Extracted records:
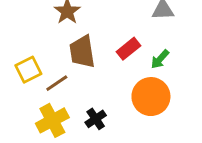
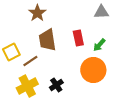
red rectangle: (129, 49) -> (78, 38), turned -63

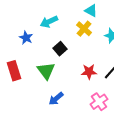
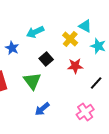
cyan triangle: (91, 11) -> (85, 26), moved
red star: (89, 72) -> (75, 66), moved

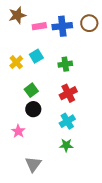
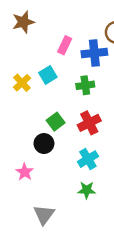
pink rectangle: (39, 26) -> (65, 45), moved, turned -56
blue cross: (62, 26) -> (94, 53), moved
green square: (31, 90) -> (56, 122), moved

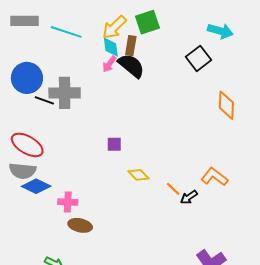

### ASSIGNMENT
Take the data above and set it down exactly, images excluded.

### WRITTEN SOLUTION
red rectangle: (129, 49) -> (78, 38), turned -63

cyan triangle: (91, 11) -> (85, 26), moved
red star: (89, 72) -> (75, 66), moved

pink rectangle: (39, 26) -> (65, 45), moved, turned -56
blue cross: (62, 26) -> (94, 53), moved
green square: (31, 90) -> (56, 122), moved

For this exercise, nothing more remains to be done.